• TO DO: Should a line below contain the word "raised", report it.

• Two-dimensional motion records:
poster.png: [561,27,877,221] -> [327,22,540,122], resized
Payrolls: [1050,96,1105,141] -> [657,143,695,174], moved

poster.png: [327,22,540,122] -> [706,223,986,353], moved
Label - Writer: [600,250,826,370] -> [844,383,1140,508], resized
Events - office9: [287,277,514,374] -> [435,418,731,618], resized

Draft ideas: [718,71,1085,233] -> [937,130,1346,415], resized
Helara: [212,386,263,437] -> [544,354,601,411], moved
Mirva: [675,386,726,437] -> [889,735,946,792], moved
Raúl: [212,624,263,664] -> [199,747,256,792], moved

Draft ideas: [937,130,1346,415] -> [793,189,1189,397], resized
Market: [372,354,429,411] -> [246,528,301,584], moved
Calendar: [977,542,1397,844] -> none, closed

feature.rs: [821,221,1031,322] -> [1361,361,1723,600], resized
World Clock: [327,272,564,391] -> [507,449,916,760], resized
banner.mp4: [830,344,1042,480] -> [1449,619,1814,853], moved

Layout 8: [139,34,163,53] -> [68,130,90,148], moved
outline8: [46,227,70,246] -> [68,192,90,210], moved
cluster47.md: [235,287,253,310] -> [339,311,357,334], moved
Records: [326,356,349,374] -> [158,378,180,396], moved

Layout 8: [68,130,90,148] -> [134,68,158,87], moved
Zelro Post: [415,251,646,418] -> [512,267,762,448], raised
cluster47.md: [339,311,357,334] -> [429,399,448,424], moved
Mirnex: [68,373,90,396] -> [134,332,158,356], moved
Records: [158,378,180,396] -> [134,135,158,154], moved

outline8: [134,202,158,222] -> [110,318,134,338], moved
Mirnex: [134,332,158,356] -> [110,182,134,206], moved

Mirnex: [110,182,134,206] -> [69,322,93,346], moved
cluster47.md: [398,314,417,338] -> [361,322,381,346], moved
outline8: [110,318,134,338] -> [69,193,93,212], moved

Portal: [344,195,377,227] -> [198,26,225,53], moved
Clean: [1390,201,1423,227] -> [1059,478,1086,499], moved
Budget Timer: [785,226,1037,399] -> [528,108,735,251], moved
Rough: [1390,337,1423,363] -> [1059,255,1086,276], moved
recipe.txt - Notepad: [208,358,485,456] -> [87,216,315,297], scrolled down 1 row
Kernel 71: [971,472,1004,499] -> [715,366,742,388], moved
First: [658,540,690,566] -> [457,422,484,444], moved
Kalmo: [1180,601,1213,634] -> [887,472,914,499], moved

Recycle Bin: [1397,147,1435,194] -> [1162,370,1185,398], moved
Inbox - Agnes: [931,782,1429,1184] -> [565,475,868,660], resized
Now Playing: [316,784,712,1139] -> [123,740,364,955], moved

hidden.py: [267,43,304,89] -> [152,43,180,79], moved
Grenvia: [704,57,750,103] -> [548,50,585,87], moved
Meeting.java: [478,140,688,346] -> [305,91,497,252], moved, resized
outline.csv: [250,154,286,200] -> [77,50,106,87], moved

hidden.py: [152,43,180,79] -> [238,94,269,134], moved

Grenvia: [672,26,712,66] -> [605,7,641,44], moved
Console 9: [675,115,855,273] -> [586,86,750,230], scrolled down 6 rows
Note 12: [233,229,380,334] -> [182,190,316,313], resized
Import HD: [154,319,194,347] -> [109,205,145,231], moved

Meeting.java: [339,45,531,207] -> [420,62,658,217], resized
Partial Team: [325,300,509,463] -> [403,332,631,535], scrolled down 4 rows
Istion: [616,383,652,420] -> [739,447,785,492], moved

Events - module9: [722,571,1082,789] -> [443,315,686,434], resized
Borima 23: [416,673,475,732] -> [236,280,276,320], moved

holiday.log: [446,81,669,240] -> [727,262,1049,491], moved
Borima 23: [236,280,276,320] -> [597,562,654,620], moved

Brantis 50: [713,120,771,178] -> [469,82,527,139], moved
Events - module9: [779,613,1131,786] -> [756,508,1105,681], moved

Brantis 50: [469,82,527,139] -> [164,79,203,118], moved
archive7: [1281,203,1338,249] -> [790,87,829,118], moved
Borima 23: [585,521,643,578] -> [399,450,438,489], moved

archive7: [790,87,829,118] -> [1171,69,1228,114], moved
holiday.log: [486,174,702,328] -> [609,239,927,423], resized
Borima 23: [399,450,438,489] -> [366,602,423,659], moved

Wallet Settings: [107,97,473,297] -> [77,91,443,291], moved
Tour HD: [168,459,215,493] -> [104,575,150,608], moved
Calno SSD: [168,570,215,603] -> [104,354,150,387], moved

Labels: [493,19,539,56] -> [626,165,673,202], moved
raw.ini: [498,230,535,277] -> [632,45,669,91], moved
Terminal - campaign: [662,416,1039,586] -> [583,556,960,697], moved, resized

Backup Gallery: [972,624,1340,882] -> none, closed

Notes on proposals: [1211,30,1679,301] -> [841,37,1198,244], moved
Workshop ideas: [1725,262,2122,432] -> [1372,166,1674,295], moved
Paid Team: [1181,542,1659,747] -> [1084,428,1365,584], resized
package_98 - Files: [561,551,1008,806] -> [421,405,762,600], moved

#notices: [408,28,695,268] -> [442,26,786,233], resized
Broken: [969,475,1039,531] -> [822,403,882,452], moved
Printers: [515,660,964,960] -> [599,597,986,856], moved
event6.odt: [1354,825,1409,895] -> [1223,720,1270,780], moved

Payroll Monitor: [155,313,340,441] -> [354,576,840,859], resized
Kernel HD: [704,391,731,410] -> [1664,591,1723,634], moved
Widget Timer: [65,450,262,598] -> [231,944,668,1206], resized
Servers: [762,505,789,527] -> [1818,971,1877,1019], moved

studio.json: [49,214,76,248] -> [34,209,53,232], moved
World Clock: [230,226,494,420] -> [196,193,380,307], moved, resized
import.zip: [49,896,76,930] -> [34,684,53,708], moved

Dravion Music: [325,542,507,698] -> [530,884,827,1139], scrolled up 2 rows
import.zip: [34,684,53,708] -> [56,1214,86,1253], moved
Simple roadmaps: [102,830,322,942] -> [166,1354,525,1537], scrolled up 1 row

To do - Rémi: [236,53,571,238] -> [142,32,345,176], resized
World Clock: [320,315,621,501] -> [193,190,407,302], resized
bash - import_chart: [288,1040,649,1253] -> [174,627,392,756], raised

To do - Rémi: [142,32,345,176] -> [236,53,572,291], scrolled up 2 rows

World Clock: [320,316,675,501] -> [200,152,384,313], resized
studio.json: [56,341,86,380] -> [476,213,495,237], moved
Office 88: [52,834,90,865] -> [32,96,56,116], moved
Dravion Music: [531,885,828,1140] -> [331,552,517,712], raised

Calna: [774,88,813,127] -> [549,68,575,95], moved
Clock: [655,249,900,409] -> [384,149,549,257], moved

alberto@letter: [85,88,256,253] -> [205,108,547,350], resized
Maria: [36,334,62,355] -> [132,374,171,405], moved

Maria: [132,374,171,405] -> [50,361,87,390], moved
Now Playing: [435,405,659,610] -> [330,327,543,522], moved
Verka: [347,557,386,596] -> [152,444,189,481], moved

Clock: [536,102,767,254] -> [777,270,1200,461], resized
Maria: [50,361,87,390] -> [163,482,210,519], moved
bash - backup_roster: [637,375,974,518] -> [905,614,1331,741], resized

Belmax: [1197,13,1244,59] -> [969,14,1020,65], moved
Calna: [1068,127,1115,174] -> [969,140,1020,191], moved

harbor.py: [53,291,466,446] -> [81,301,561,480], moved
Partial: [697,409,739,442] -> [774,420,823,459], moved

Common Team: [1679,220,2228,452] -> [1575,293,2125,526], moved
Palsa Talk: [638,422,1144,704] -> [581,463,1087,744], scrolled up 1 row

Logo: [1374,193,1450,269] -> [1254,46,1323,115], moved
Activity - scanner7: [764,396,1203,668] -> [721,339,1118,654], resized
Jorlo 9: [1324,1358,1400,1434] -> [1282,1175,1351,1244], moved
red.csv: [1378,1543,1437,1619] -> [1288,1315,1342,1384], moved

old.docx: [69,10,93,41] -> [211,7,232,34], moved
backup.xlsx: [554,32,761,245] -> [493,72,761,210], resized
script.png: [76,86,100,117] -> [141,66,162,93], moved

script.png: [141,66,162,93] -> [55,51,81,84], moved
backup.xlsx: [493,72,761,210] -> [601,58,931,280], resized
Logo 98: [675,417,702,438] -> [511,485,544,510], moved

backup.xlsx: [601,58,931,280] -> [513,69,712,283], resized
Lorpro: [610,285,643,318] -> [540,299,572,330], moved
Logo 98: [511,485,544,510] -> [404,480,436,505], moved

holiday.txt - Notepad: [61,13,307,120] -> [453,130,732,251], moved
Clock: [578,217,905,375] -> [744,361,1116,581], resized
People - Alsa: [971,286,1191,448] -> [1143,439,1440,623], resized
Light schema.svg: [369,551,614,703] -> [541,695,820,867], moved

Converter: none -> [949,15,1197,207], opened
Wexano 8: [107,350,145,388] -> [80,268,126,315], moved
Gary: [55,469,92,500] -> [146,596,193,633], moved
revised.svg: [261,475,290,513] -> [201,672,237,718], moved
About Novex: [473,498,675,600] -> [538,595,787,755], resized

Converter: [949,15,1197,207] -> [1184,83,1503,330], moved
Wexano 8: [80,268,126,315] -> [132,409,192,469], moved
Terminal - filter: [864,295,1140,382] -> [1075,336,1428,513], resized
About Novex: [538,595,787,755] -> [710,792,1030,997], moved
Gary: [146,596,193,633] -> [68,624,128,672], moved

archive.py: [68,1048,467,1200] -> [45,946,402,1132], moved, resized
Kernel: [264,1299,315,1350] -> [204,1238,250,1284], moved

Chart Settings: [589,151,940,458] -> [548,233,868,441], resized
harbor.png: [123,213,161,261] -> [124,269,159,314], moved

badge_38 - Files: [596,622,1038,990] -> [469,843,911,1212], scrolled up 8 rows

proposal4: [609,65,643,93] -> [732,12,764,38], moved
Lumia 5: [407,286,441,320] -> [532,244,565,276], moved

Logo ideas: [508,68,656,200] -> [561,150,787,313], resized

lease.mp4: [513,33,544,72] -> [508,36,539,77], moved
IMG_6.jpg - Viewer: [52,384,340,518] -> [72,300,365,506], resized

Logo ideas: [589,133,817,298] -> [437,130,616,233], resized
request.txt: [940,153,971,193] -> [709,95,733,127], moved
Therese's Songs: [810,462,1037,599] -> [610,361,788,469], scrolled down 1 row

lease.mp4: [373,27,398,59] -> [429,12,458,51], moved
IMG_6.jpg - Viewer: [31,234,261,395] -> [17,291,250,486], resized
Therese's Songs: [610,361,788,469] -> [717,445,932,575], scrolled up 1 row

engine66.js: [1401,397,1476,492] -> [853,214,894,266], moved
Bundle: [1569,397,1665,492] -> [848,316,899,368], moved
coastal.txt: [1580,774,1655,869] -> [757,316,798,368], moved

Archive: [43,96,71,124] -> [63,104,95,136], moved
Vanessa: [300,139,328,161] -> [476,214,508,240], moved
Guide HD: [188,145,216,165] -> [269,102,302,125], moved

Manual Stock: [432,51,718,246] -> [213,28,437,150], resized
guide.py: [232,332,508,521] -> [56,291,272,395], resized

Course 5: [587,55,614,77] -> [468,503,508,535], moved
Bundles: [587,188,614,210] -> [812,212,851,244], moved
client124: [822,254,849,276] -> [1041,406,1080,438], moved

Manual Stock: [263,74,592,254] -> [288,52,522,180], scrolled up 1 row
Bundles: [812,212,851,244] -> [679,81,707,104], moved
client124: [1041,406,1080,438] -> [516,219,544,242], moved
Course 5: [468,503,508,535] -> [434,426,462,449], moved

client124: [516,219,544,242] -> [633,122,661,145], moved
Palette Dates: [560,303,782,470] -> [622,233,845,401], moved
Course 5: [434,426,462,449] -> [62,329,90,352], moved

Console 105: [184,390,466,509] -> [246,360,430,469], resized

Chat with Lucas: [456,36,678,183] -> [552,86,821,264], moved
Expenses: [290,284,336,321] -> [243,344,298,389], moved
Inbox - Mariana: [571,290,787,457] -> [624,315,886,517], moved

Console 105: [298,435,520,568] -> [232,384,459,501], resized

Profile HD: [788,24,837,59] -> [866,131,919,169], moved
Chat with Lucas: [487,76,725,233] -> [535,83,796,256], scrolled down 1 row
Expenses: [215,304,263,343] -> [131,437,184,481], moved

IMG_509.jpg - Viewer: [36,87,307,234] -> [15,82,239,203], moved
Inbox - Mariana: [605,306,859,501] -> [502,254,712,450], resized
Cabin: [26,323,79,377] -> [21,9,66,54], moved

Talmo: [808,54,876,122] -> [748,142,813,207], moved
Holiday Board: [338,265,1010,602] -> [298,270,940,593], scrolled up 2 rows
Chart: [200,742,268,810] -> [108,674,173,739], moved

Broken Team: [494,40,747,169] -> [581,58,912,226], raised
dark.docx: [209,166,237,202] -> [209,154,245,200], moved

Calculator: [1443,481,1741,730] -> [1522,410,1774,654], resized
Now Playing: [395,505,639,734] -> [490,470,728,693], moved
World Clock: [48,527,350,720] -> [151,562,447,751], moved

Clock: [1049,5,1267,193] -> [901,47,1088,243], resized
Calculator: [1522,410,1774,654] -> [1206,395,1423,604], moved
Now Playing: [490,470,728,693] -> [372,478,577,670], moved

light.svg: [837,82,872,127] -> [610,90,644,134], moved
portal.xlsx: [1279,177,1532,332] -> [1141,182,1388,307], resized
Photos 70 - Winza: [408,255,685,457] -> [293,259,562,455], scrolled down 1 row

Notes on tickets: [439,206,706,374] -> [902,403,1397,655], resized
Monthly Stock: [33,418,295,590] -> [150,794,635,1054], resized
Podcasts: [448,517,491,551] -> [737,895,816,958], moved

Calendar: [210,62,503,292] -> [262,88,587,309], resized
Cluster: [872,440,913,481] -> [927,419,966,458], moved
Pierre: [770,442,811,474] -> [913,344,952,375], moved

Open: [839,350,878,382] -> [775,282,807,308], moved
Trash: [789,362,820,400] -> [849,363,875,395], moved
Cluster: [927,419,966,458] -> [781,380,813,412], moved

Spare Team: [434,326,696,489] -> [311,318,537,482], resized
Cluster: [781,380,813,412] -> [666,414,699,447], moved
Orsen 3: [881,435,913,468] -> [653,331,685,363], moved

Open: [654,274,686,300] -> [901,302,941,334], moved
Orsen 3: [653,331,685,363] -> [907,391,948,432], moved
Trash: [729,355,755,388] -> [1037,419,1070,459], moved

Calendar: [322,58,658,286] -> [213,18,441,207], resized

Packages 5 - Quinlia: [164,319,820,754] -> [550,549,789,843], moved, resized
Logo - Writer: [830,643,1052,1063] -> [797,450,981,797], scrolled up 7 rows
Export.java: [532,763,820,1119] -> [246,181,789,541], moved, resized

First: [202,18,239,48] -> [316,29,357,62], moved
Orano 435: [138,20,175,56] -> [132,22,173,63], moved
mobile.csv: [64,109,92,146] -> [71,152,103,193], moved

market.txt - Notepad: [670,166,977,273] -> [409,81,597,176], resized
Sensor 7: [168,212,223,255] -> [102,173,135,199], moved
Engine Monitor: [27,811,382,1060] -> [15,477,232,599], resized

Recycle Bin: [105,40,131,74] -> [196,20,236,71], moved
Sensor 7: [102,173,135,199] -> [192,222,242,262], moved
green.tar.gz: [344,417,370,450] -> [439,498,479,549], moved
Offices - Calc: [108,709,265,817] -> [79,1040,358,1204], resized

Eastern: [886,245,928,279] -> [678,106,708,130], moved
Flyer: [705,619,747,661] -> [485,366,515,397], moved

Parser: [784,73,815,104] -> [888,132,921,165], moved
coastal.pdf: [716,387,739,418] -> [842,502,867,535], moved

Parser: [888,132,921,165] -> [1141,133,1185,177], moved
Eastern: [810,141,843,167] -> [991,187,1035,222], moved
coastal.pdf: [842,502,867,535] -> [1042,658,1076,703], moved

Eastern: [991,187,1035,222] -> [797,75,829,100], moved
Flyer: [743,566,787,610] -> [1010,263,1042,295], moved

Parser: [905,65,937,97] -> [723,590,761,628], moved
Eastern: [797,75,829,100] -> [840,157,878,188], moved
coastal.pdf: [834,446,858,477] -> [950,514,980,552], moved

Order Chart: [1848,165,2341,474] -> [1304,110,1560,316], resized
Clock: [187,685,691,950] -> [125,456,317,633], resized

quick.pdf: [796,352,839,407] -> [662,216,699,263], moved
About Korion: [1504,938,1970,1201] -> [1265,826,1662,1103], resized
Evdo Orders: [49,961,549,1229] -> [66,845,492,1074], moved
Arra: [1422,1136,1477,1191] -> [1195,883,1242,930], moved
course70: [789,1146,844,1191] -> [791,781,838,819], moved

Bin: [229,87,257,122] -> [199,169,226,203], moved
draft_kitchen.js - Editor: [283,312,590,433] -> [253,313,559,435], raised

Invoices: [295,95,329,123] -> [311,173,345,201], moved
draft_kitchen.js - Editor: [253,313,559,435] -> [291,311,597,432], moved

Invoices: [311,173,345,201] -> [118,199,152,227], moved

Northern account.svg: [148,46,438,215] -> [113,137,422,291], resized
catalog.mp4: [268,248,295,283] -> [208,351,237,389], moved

• WRITTEN REPLY:
Zelro Post: [415,251,646,418] -> [512,267,762,448], raised
bash - import_chart: [288,1040,649,1253] -> [174,627,392,756], raised
Dravion Music: [531,885,828,1140] -> [331,552,517,712], raised
Broken Team: [494,40,747,169] -> [581,58,912,226], raised
draft_kitchen.js - Editor: [283,312,590,433] -> [253,313,559,435], raised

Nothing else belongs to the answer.